About this exercise:
Taking the line that contains "[(454,360),(466,337),(295,256),(283,280),(429,347),(454,360)]" as the start and the last line of the data as the end, repeat exactly every line in that span, but no pictures.

____________________

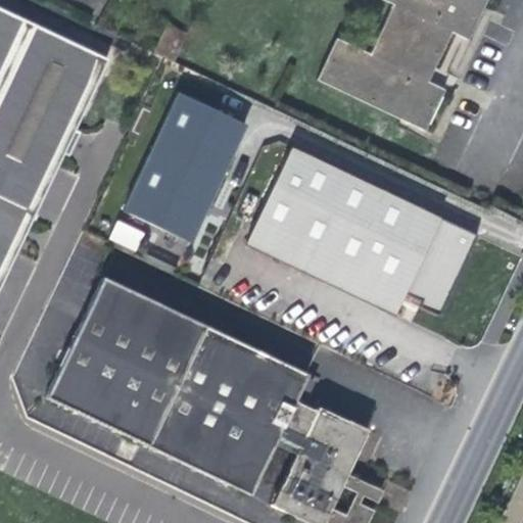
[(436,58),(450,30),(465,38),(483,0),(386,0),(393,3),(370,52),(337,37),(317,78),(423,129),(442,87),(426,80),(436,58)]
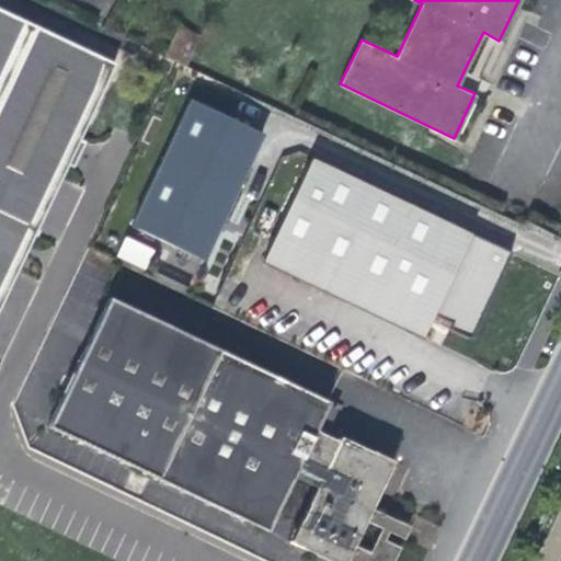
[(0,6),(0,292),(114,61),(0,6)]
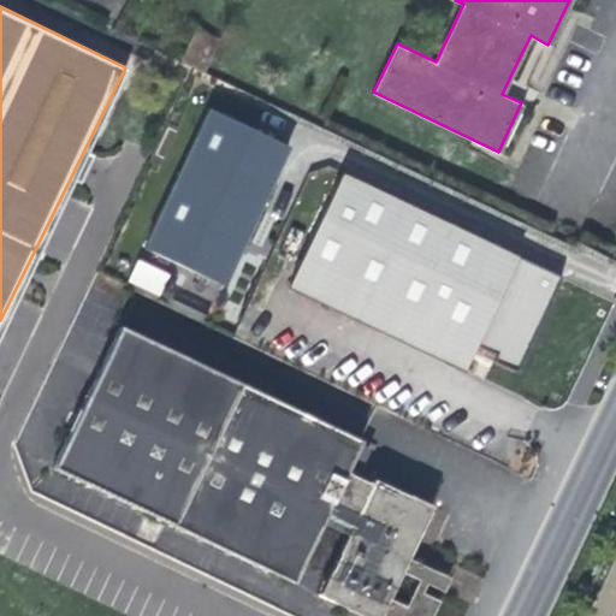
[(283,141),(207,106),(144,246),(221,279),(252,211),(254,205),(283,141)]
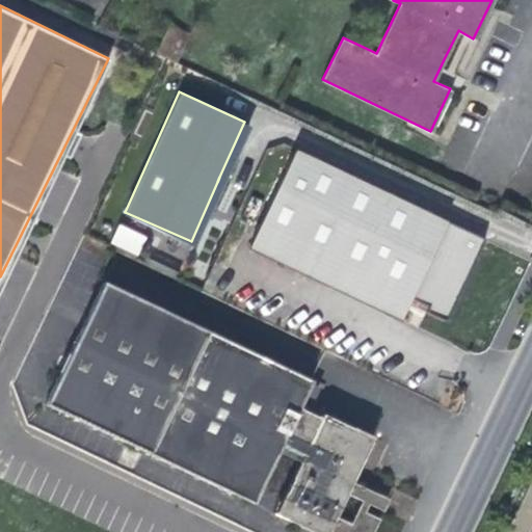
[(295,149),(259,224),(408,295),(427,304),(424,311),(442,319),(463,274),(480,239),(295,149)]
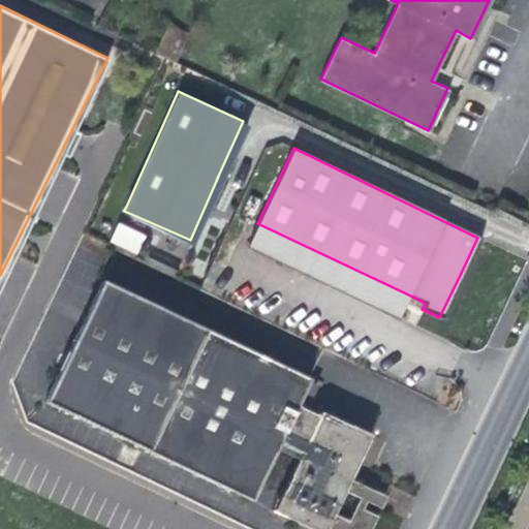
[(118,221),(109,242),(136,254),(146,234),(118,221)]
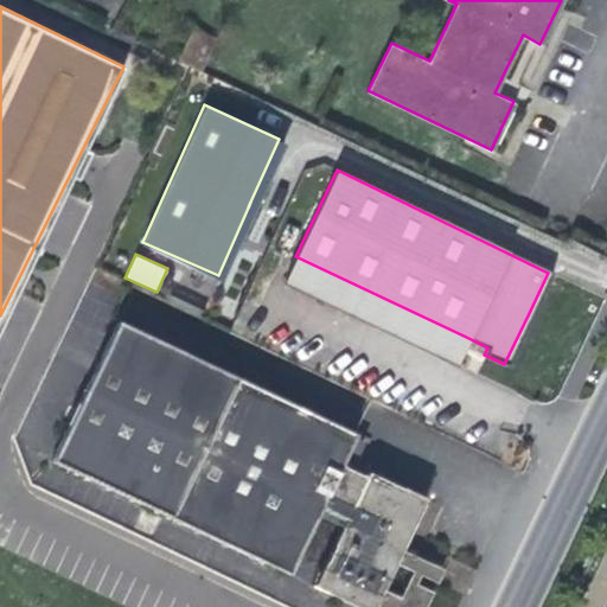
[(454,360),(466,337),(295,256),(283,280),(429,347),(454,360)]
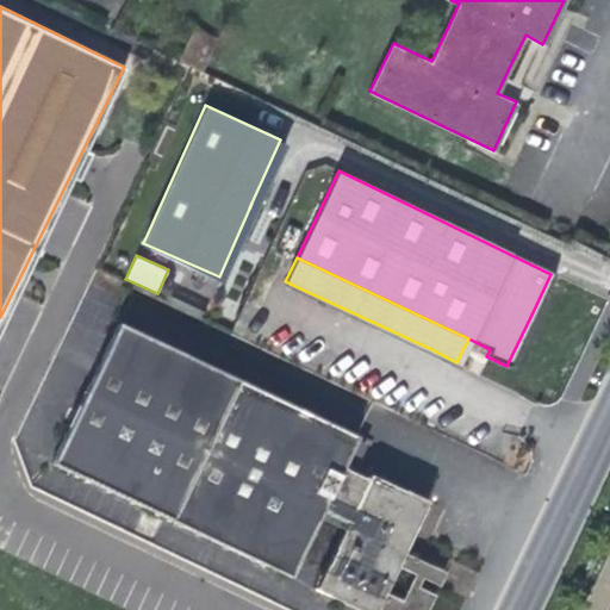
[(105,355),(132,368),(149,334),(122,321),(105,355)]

____________________

Answer box:
[(454,360),(466,337),(295,256),(283,280),(429,347),(454,360)]
[(105,355),(132,368),(149,334),(122,321),(105,355)]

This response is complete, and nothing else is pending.